Task directions →
Copy the listing below from the line that has "1: none -> 9:49" through its final line, swapping "none" for "blank" and changing nothing else. Leave the picture lines out of your answer.

Raw records →
****************

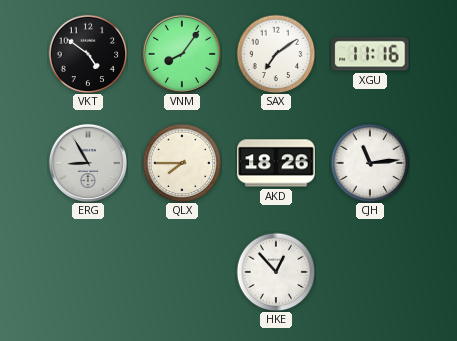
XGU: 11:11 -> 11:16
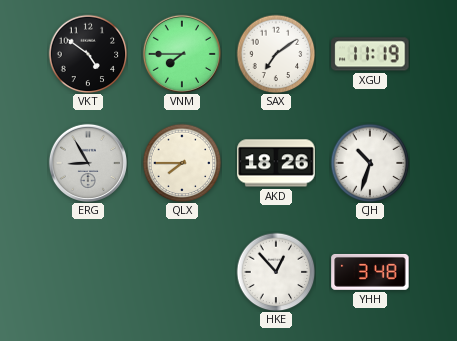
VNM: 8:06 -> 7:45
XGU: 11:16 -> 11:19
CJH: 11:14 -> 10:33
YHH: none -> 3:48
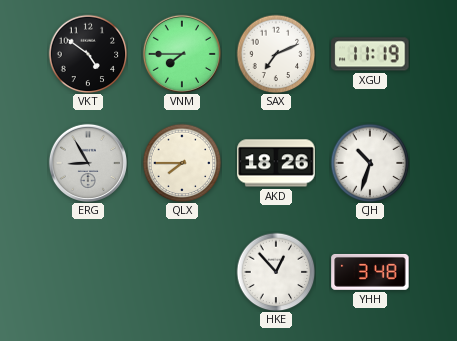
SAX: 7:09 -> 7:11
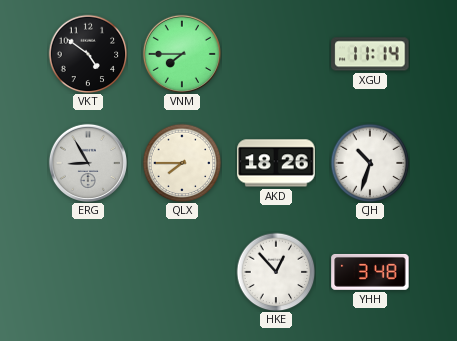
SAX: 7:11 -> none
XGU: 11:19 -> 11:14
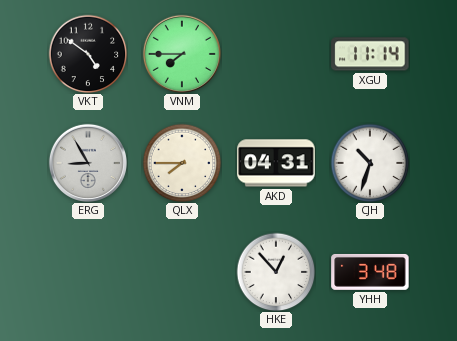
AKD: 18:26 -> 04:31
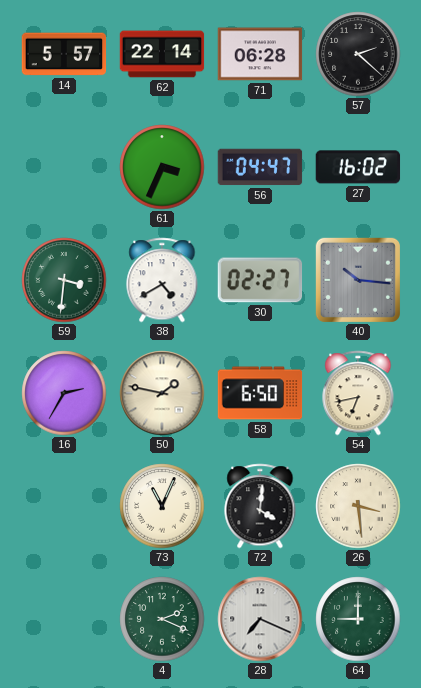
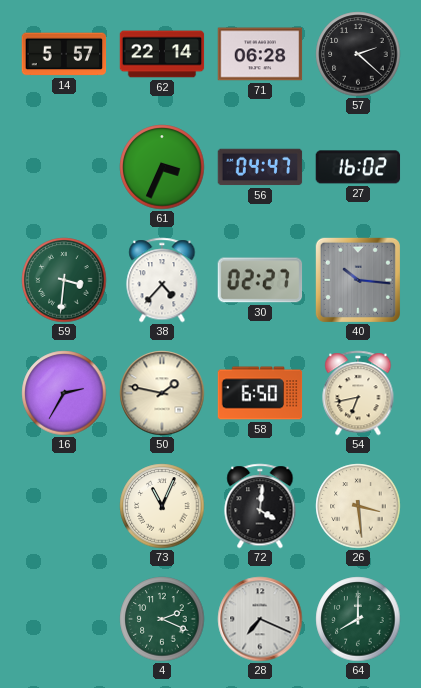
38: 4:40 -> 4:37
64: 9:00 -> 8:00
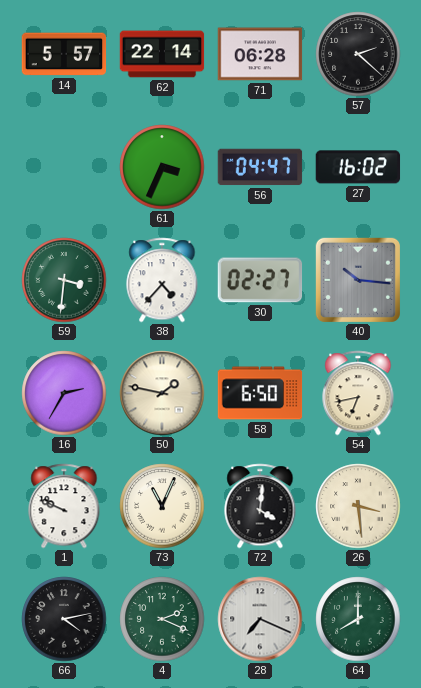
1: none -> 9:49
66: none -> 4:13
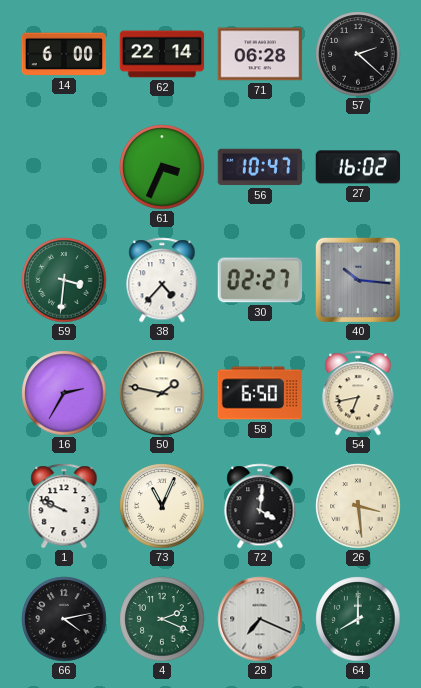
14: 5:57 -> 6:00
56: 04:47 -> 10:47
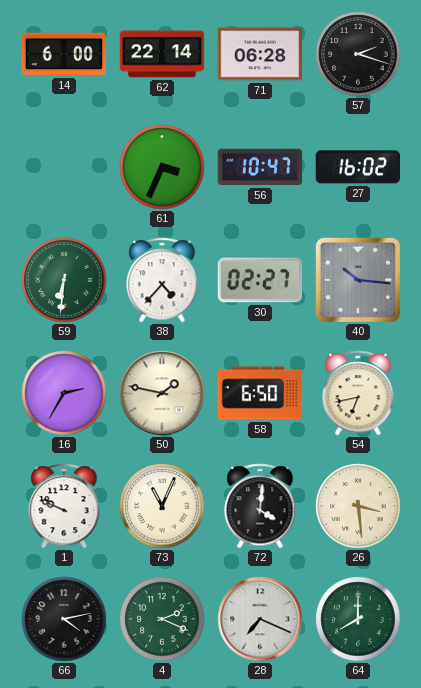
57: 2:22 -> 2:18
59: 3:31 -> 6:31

****************

Written answer →
1: blank -> 9:49
66: blank -> 4:13
14: 5:57 -> 6:00
56: 04:47 -> 10:47
57: 2:22 -> 2:18
59: 3:31 -> 6:31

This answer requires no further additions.